**Directions for this task:**
Below are the records to transcribe exactly; do not include any images.

**Data for processing:**
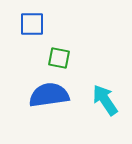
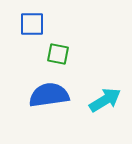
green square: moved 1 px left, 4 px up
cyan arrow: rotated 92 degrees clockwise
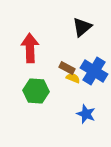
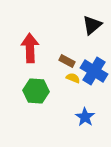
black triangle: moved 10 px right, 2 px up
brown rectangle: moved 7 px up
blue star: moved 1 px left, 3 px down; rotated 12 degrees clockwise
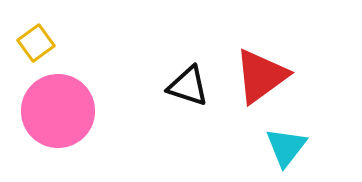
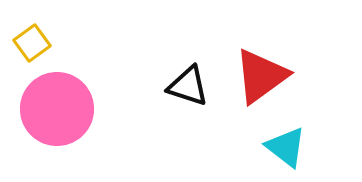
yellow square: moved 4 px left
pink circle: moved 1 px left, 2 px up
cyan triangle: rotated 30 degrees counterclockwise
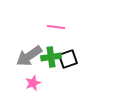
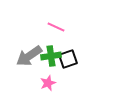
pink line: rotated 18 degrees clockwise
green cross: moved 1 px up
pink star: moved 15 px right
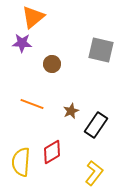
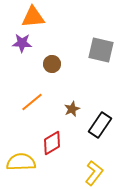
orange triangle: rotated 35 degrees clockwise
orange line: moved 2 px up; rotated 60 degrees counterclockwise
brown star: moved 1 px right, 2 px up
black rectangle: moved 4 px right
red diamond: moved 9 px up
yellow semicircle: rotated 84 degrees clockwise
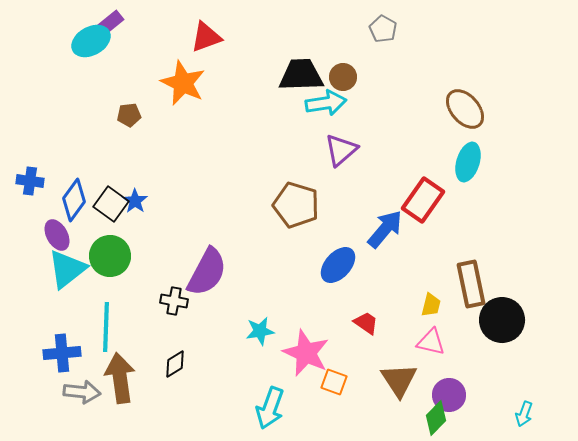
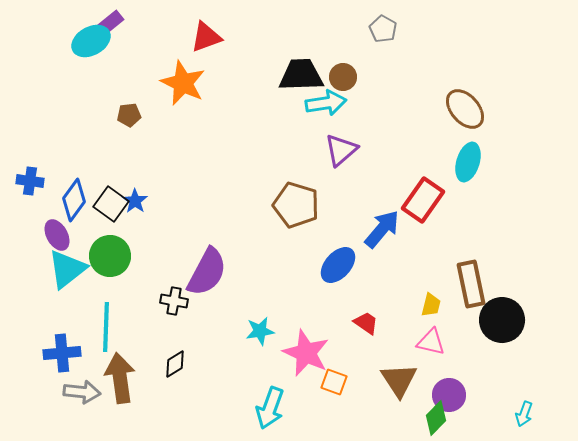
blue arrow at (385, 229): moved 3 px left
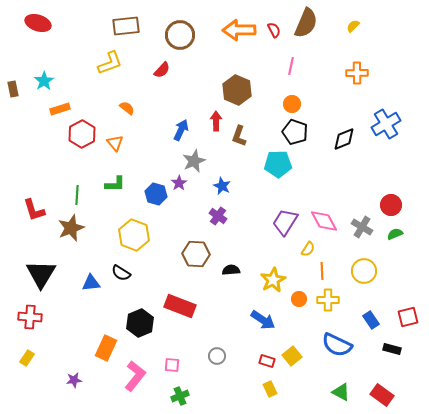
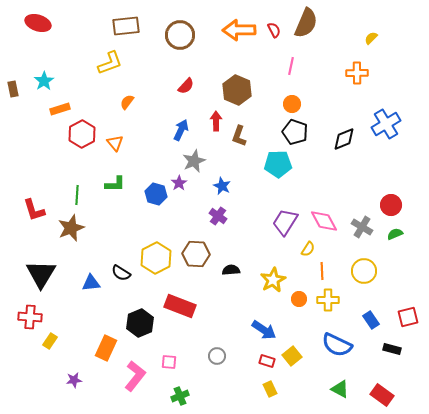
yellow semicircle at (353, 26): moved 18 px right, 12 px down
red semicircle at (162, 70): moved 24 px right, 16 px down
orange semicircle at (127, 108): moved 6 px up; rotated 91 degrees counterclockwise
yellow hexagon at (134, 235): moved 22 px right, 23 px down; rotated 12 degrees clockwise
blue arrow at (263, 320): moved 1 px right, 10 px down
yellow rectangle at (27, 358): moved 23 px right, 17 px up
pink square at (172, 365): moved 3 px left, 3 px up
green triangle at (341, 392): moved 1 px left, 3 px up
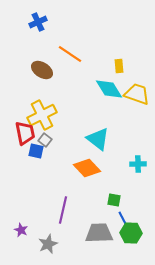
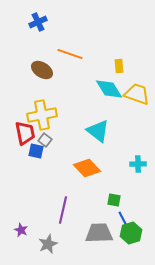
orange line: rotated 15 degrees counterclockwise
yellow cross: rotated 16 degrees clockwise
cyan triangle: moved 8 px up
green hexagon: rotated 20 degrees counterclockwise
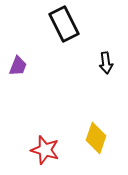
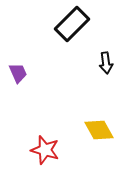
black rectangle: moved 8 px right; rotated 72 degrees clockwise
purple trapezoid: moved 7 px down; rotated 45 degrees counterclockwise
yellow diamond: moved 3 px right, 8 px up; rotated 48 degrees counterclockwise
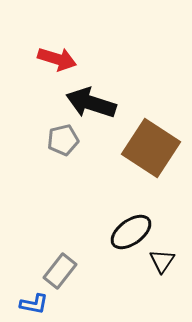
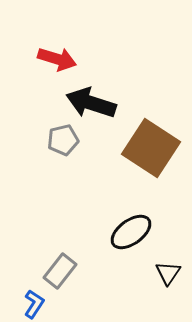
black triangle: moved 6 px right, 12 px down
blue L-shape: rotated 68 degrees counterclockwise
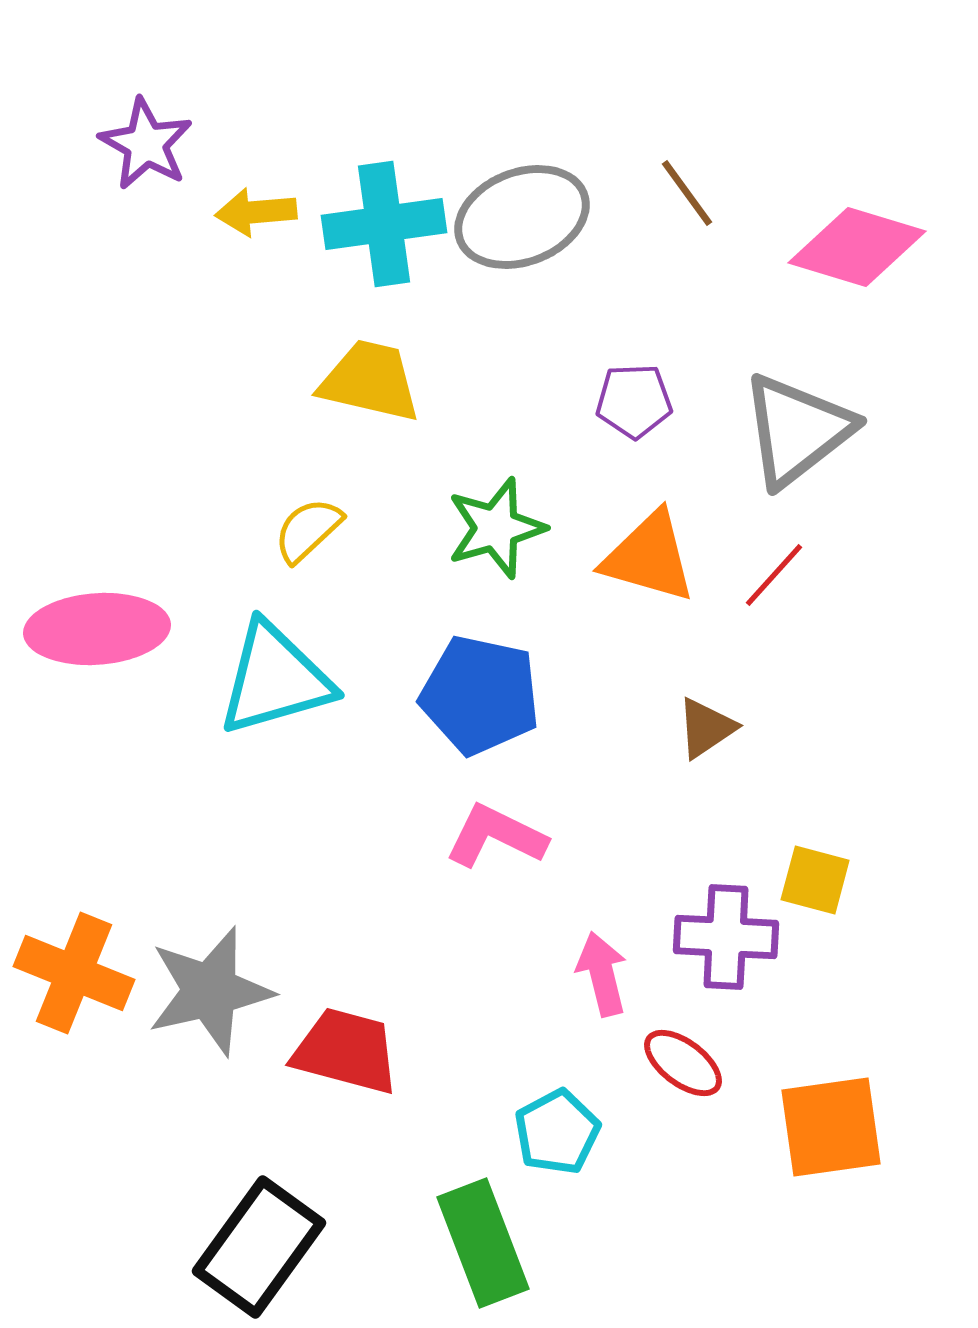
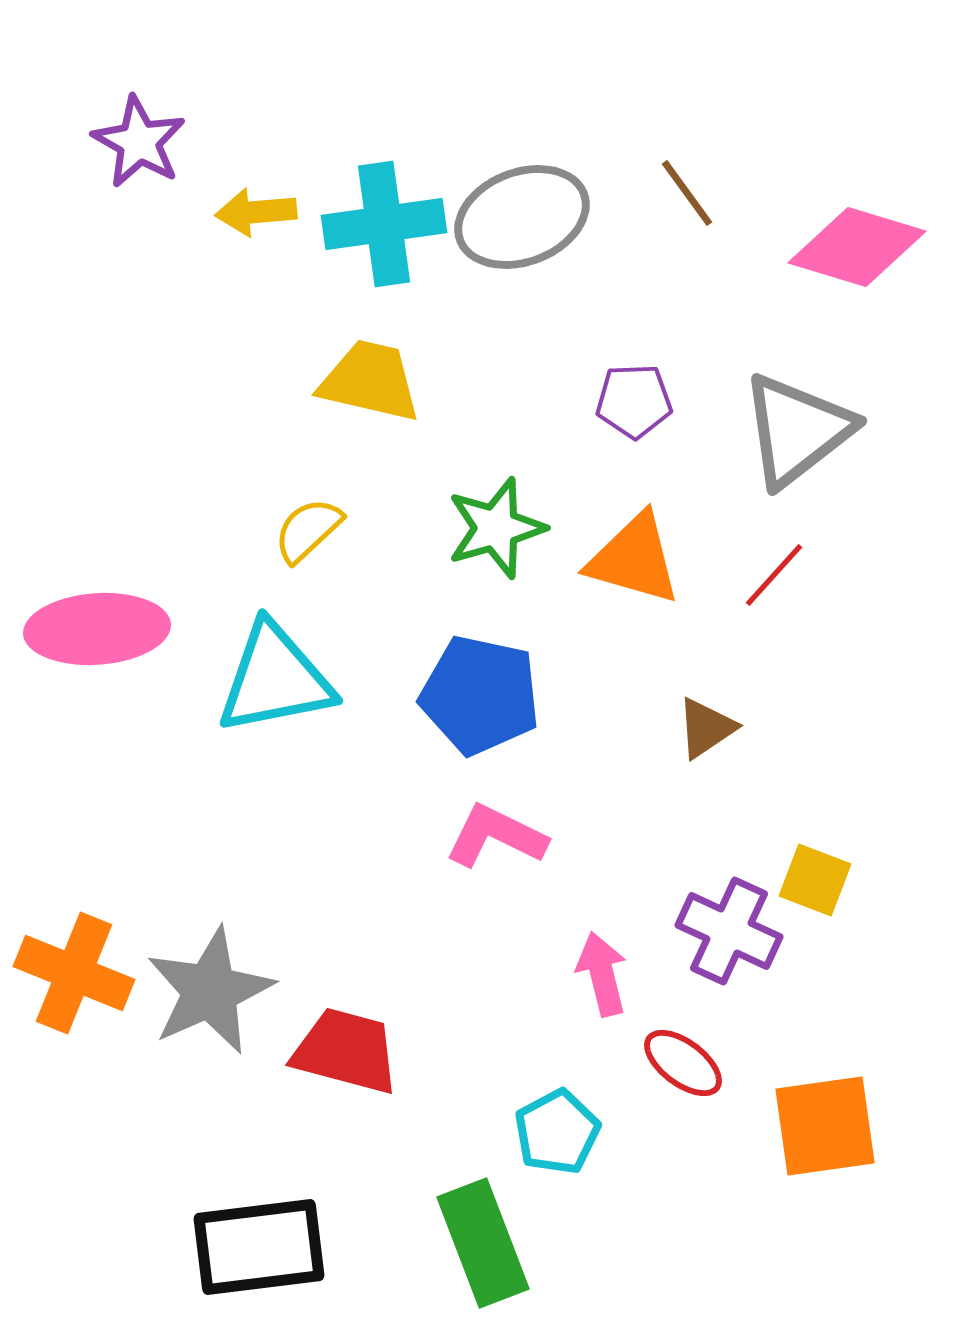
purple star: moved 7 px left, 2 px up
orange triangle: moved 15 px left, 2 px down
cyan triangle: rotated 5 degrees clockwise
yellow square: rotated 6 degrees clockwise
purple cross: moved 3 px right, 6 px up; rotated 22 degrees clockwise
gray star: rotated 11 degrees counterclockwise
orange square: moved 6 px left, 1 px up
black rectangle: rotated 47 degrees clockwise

**Worked solution:**
green square: moved 1 px left, 4 px up
cyan arrow: rotated 92 degrees clockwise
black triangle: moved 10 px right, 2 px up
brown rectangle: moved 7 px up
blue star: moved 1 px left, 3 px down; rotated 12 degrees clockwise
yellow square: moved 4 px left
pink circle: moved 1 px left, 2 px up
cyan triangle: rotated 30 degrees counterclockwise
pink line: rotated 18 degrees clockwise
green cross: moved 1 px up
pink star: moved 15 px right
orange triangle: rotated 35 degrees clockwise
orange line: moved 2 px up; rotated 60 degrees counterclockwise
brown star: moved 1 px right, 2 px up
black rectangle: moved 4 px right
red diamond: moved 9 px up
yellow semicircle: rotated 84 degrees clockwise
blue arrow at (385, 229): moved 3 px left
yellow semicircle at (353, 26): moved 18 px right, 12 px down
red semicircle at (162, 70): moved 24 px right, 16 px down
orange semicircle at (127, 108): moved 6 px up; rotated 91 degrees counterclockwise
yellow hexagon at (134, 235): moved 22 px right, 23 px down; rotated 12 degrees clockwise
blue arrow at (263, 320): moved 1 px right, 10 px down
yellow rectangle at (27, 358): moved 23 px right, 17 px up
pink square at (172, 365): moved 3 px left, 3 px up
green triangle at (341, 392): moved 1 px left, 3 px up
orange line: rotated 15 degrees counterclockwise
yellow cross: rotated 16 degrees clockwise
cyan triangle: moved 8 px up
green hexagon: rotated 20 degrees counterclockwise
black rectangle: moved 8 px right; rotated 72 degrees clockwise
purple trapezoid: moved 7 px down; rotated 45 degrees counterclockwise
yellow diamond: moved 3 px right, 8 px up; rotated 48 degrees counterclockwise
black triangle: moved 6 px right, 12 px down
blue L-shape: rotated 68 degrees counterclockwise
purple star: moved 7 px left, 2 px up
orange triangle: moved 15 px left, 2 px down
cyan triangle: rotated 5 degrees clockwise
yellow square: rotated 6 degrees clockwise
purple cross: moved 3 px right, 6 px up; rotated 22 degrees clockwise
gray star: rotated 11 degrees counterclockwise
orange square: moved 6 px left, 1 px up
black rectangle: rotated 47 degrees clockwise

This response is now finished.